## Task requirements
Would you please transcribe the records below from the line with "The miś/niebieski moved" through their final line, exactly and with no other lines?

--- Material provided Enclosed Below ---

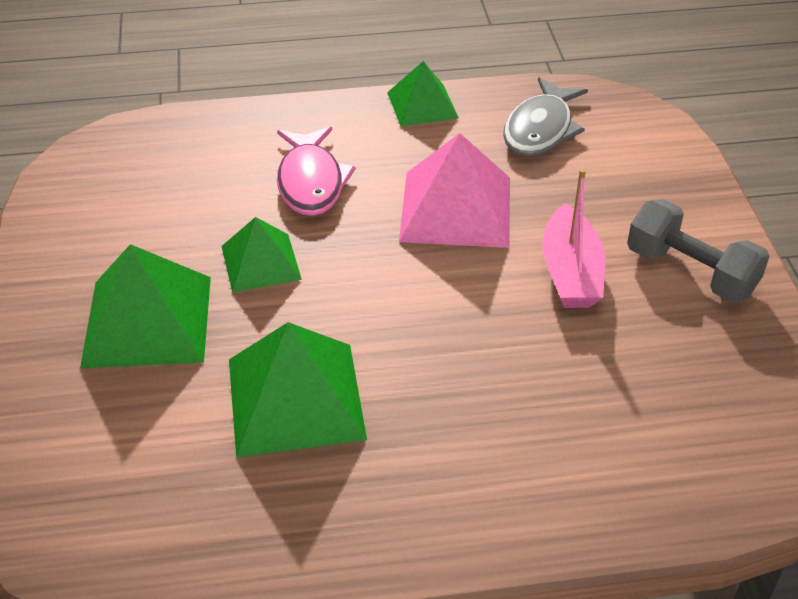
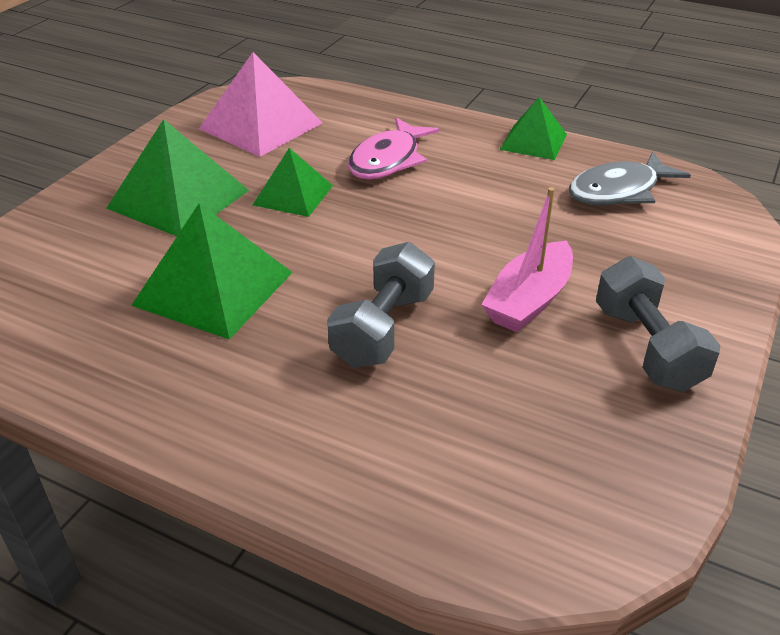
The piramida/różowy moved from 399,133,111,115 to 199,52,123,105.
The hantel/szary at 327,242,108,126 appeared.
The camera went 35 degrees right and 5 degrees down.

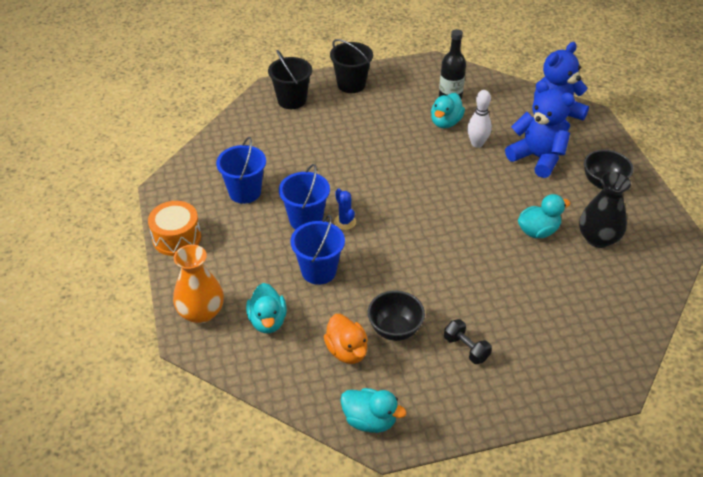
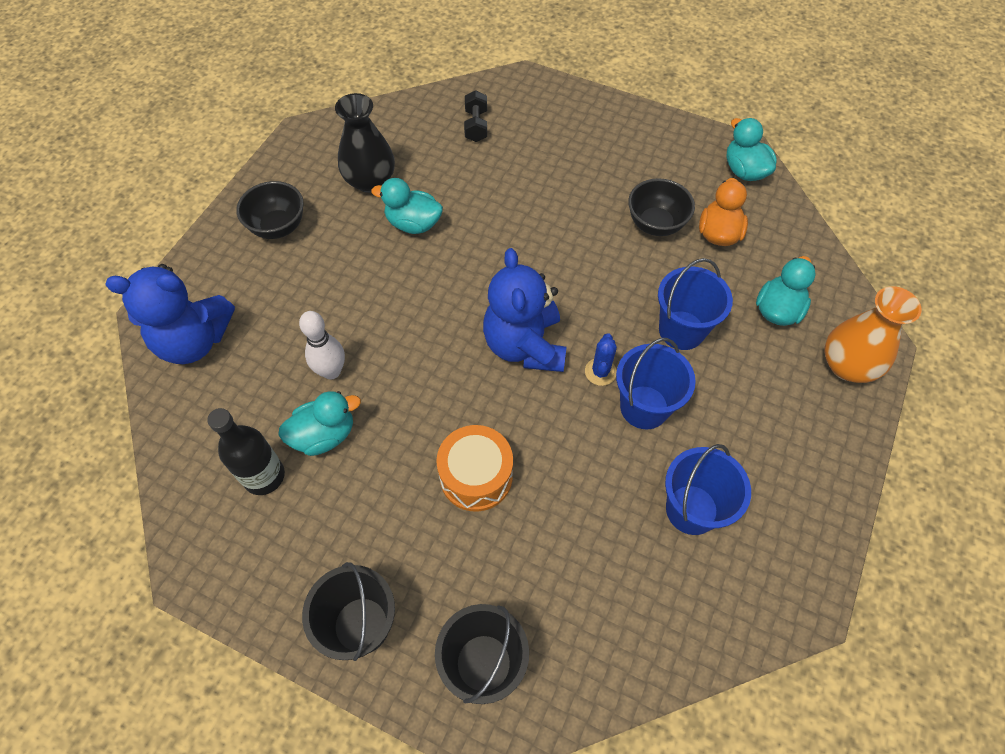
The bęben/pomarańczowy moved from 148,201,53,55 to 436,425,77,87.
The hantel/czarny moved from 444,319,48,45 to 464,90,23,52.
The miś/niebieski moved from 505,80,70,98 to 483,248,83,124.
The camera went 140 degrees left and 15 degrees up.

--- End of Enclosed Material provided ---

## Problem solution
The miś/niebieski moved from 505,80,70,98 to 483,248,83,124.
The camera went 140 degrees left and 15 degrees up.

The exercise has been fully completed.